(Before-and-after object lists)
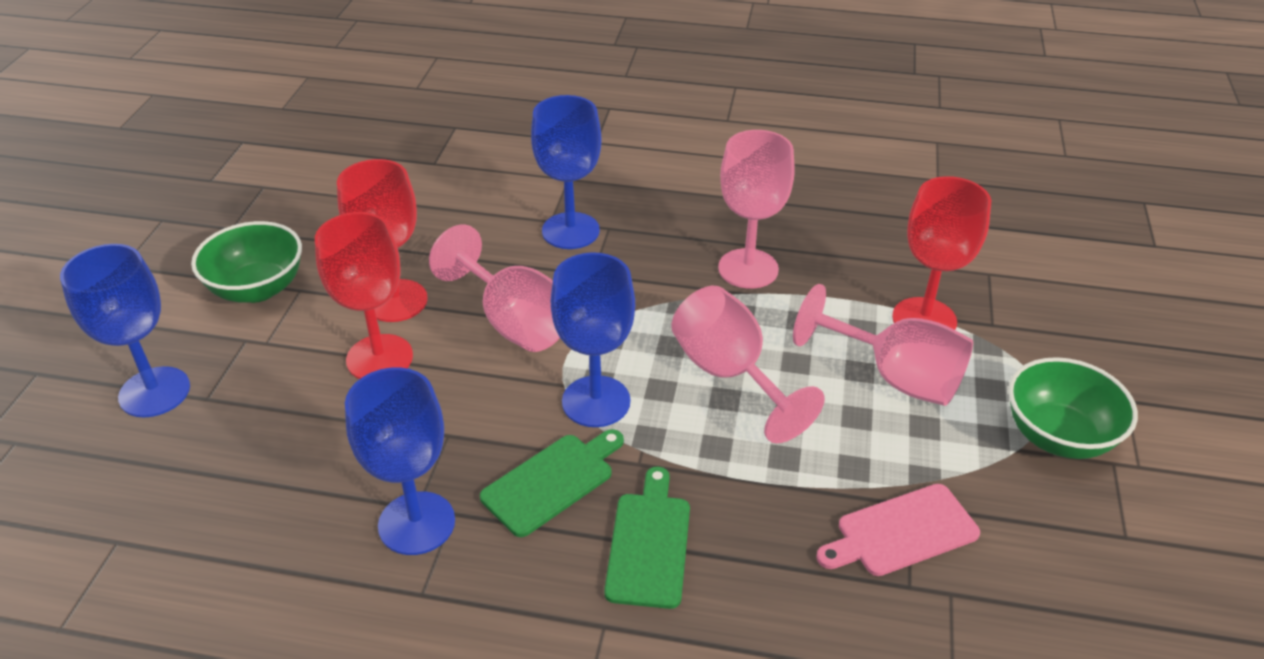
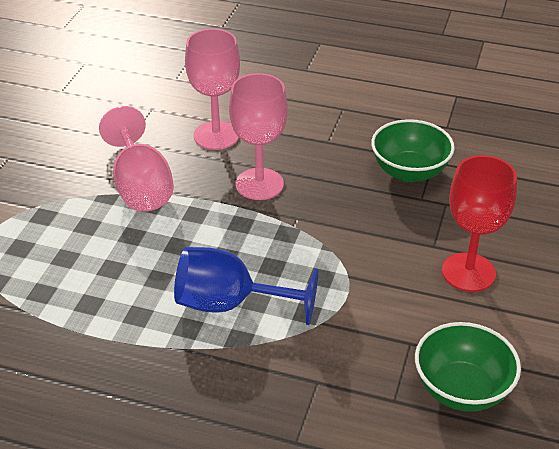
blue goblet: 4 -> 1
green cutting board: 2 -> 0
pink cutting board: 1 -> 0
pink goblet: 4 -> 3
red goblet: 3 -> 1

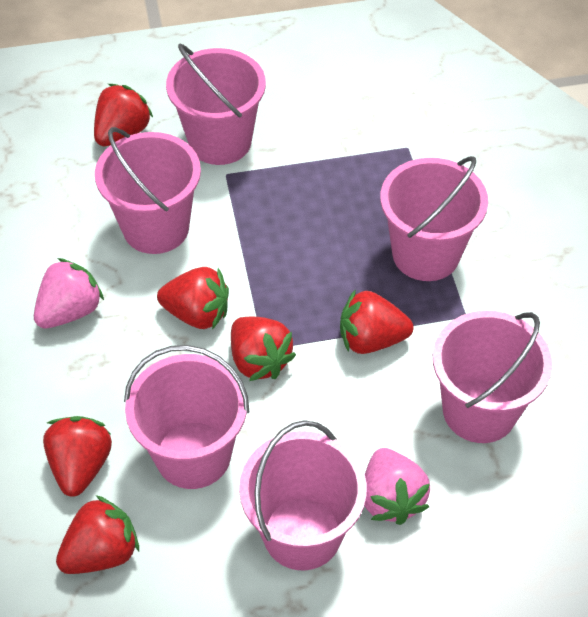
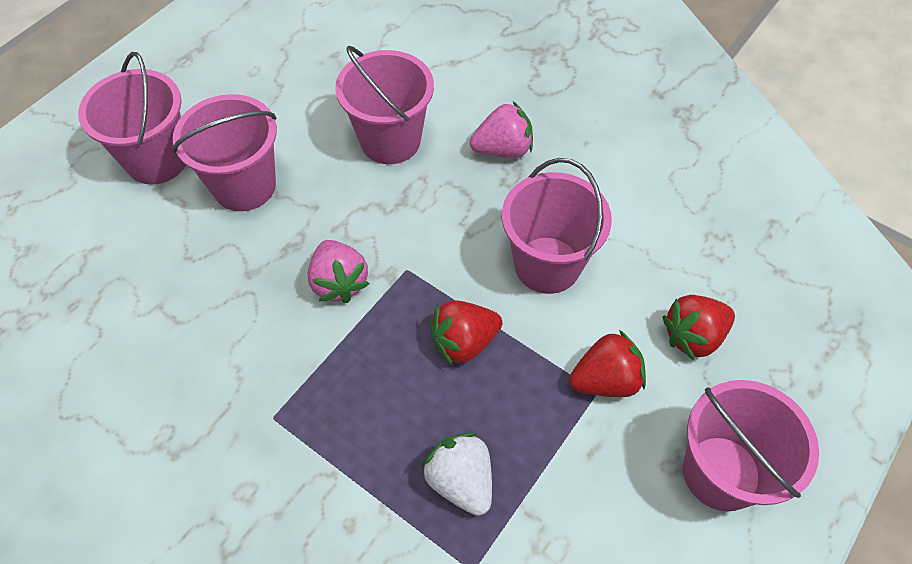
pink bucket: 6 -> 5
red strawberry: 6 -> 3
white strawberry: 0 -> 1

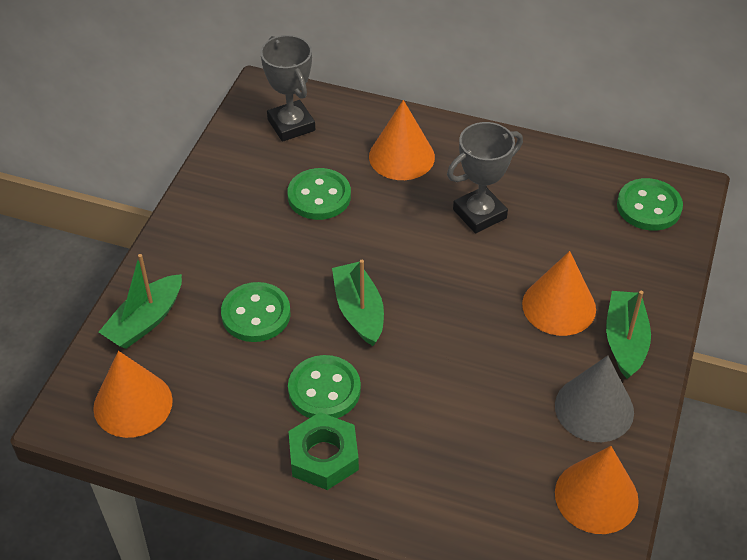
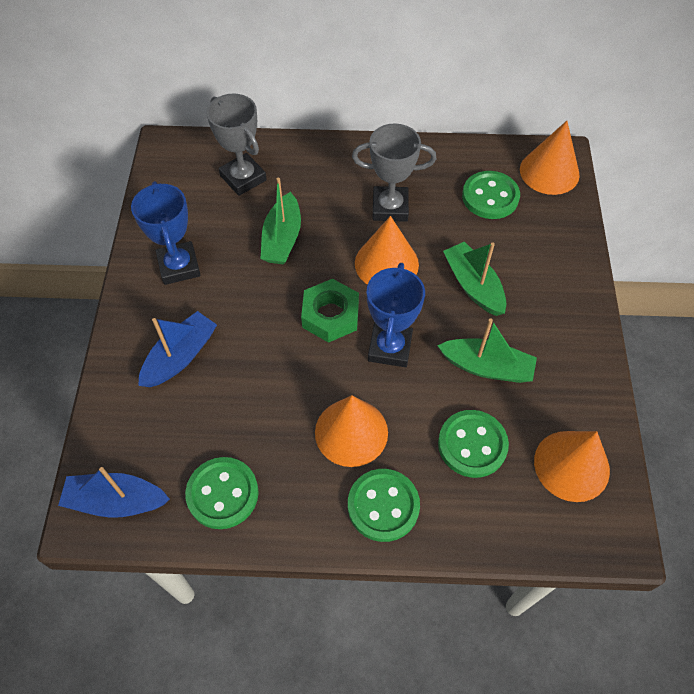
blue boat: 0 -> 2
blue trophy: 0 -> 2
grey cone: 1 -> 0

> _Task prompt_
Filter the records above down to the lines containing "board".

> _Answer box_
green cutting board: 2 -> 0
pink cutting board: 1 -> 0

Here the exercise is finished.